Data records Start Marker

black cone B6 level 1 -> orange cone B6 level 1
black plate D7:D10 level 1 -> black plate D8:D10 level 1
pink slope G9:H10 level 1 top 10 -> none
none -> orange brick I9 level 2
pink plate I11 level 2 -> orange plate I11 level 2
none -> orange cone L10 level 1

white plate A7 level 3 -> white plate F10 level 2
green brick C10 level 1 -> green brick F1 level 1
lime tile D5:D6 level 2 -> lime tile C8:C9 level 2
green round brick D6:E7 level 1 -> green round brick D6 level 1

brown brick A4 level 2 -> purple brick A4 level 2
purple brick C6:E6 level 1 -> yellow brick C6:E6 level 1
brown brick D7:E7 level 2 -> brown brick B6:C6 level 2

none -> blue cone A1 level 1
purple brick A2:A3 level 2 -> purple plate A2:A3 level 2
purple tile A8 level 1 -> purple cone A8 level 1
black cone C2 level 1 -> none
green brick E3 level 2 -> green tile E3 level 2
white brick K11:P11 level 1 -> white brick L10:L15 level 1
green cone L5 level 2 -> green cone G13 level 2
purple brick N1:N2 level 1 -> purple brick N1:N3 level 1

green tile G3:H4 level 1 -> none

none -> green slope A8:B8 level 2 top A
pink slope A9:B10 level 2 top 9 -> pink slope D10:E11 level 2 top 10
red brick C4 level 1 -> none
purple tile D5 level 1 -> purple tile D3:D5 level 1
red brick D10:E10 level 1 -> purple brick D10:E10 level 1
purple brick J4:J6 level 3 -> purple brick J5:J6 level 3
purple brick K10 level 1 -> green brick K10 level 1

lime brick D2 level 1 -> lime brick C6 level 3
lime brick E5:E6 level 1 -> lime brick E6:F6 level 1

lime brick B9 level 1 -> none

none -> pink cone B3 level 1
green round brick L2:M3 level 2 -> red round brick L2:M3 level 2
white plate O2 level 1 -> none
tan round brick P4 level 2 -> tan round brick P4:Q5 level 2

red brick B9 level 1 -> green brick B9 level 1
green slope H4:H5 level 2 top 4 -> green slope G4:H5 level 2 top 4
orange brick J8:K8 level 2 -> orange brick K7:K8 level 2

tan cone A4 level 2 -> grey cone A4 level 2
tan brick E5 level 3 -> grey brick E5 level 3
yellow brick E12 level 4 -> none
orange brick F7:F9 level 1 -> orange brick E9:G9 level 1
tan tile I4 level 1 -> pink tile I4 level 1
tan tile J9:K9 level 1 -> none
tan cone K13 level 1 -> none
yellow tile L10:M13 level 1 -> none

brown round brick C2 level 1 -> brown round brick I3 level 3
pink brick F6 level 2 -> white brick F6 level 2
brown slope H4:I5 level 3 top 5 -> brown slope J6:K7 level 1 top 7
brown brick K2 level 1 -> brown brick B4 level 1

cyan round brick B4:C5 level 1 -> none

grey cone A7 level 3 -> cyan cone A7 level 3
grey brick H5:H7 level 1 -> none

Data records End Marker

Task requirements
Please give an exact copy of the lines above, beginning with the line containing "tan cone A4 level 2 -> grey cone A4 level 2" and running through the line containing "grey cone A7 level 3 -> cyan cone A7 level 3", and of no other lines.

Solution for this problem
tan cone A4 level 2 -> grey cone A4 level 2
tan brick E5 level 3 -> grey brick E5 level 3
yellow brick E12 level 4 -> none
orange brick F7:F9 level 1 -> orange brick E9:G9 level 1
tan tile I4 level 1 -> pink tile I4 level 1
tan tile J9:K9 level 1 -> none
tan cone K13 level 1 -> none
yellow tile L10:M13 level 1 -> none

brown round brick C2 level 1 -> brown round brick I3 level 3
pink brick F6 level 2 -> white brick F6 level 2
brown slope H4:I5 level 3 top 5 -> brown slope J6:K7 level 1 top 7
brown brick K2 level 1 -> brown brick B4 level 1

cyan round brick B4:C5 level 1 -> none

grey cone A7 level 3 -> cyan cone A7 level 3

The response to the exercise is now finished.